→ YOUR ASSIGNMENT
With pictures omitted, output the records below exactly as they appear.

→ INFORMATION PROVIDED

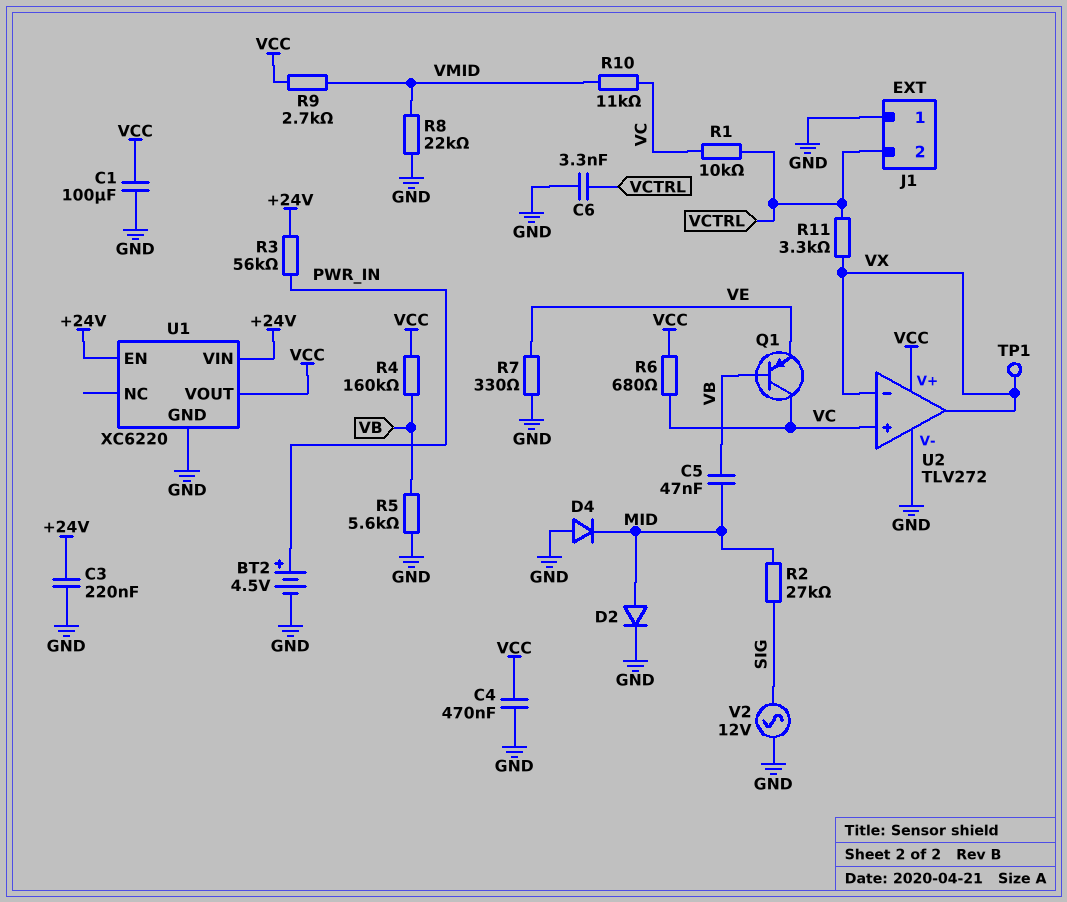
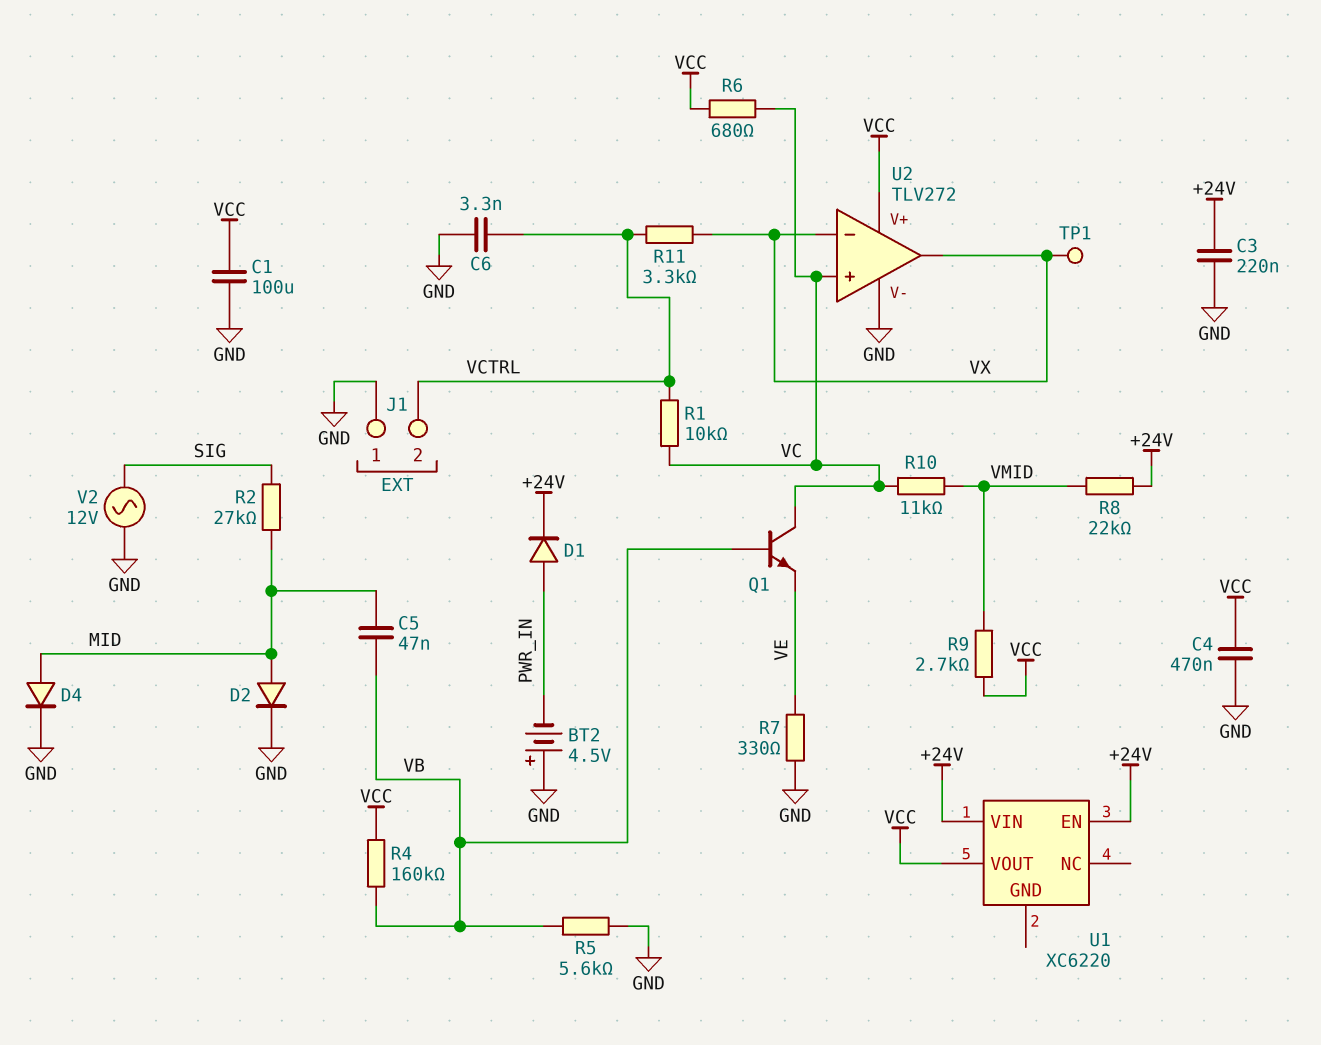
BT2: 4.5V (plus PWR_IN, minus GND) -> 4.5V (plus GND, minus PWR_IN)
D1: none -> diode (A PWR_IN, K +24V)
D4: diode (A GND, K MID) -> diode (A MID, K GND)
Q1: PNP (B VB, C VC, E VE) -> NPN (B VB, C VC, E VE)
R3: 56k (+24V, PWR_IN) -> none
R8: 22k (GND, VMID) -> 22k (+24V, VMID)
U1 pin GND: GND -> none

→ RESPONSE TO THE TASK
BT2: 4.5V (plus PWR_IN, minus GND) -> 4.5V (plus GND, minus PWR_IN)
D1: none -> diode (A PWR_IN, K +24V)
D4: diode (A GND, K MID) -> diode (A MID, K GND)
Q1: PNP (B VB, C VC, E VE) -> NPN (B VB, C VC, E VE)
R3: 56k (+24V, PWR_IN) -> none
R8: 22k (GND, VMID) -> 22k (+24V, VMID)
U1 pin GND: GND -> none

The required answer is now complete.